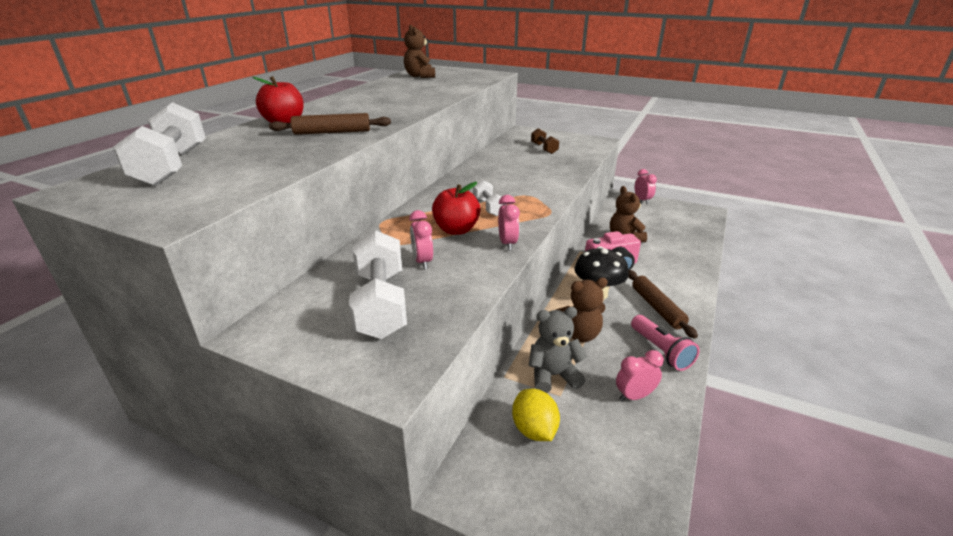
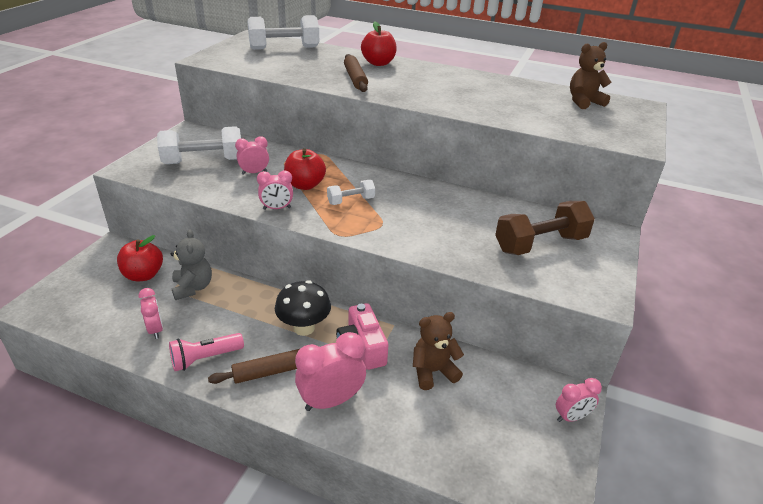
camera: 85 degrees right, 5 degrees up
(534, 430) = (143, 275): yellow lemon -> red apple
(544, 149) = (540, 244): brown dumbbell -> brown dumbbell, size x1.86
(578, 334) = (240, 307): brown teddy bear -> none
(674, 279) = (331, 401): none -> pink clock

§ §

Problem requirements »
The records above are to be repeated exactly, apart from their pictures.

Answer to this task »
camera: 85 degrees right, 5 degrees up
(534, 430) = (143, 275): yellow lemon -> red apple
(544, 149) = (540, 244): brown dumbbell -> brown dumbbell, size x1.86
(578, 334) = (240, 307): brown teddy bear -> none
(674, 279) = (331, 401): none -> pink clock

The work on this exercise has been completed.